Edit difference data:
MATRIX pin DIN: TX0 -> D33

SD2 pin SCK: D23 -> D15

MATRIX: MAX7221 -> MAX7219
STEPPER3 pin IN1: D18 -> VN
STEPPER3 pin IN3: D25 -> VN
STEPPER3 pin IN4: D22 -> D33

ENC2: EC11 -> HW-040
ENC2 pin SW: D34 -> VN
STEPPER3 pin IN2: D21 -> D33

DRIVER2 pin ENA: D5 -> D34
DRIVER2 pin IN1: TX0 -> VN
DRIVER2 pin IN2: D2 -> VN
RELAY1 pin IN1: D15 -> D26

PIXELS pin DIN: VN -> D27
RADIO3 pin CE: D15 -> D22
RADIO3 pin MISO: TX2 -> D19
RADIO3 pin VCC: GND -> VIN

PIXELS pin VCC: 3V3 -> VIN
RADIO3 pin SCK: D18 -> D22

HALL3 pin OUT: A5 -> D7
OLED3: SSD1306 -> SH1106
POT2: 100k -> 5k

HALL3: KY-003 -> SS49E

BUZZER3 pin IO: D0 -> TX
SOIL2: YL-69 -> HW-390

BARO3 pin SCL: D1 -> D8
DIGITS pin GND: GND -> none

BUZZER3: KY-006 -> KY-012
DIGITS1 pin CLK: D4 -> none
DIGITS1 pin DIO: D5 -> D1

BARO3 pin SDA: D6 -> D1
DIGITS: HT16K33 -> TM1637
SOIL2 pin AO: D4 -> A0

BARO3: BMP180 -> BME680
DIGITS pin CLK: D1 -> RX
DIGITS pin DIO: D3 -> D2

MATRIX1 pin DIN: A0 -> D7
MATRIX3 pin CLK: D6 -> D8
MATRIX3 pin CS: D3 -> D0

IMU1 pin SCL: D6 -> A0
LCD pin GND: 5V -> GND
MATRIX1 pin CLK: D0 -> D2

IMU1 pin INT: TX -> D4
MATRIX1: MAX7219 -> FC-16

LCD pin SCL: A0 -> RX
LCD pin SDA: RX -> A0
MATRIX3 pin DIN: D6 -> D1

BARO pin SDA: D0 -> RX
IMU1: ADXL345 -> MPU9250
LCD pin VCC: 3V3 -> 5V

Exercise aim :: What are the lines, exactly as written above, from the line with "HALL3: KY-003 -> SS49E" to the line with "IMU1 pin INT: TX -> D4", both included? Output only those.

Result of this task ::
HALL3: KY-003 -> SS49E

BUZZER3 pin IO: D0 -> TX
SOIL2: YL-69 -> HW-390

BARO3 pin SCL: D1 -> D8
DIGITS pin GND: GND -> none

BUZZER3: KY-006 -> KY-012
DIGITS1 pin CLK: D4 -> none
DIGITS1 pin DIO: D5 -> D1

BARO3 pin SDA: D6 -> D1
DIGITS: HT16K33 -> TM1637
SOIL2 pin AO: D4 -> A0

BARO3: BMP180 -> BME680
DIGITS pin CLK: D1 -> RX
DIGITS pin DIO: D3 -> D2

MATRIX1 pin DIN: A0 -> D7
MATRIX3 pin CLK: D6 -> D8
MATRIX3 pin CS: D3 -> D0

IMU1 pin SCL: D6 -> A0
LCD pin GND: 5V -> GND
MATRIX1 pin CLK: D0 -> D2

IMU1 pin INT: TX -> D4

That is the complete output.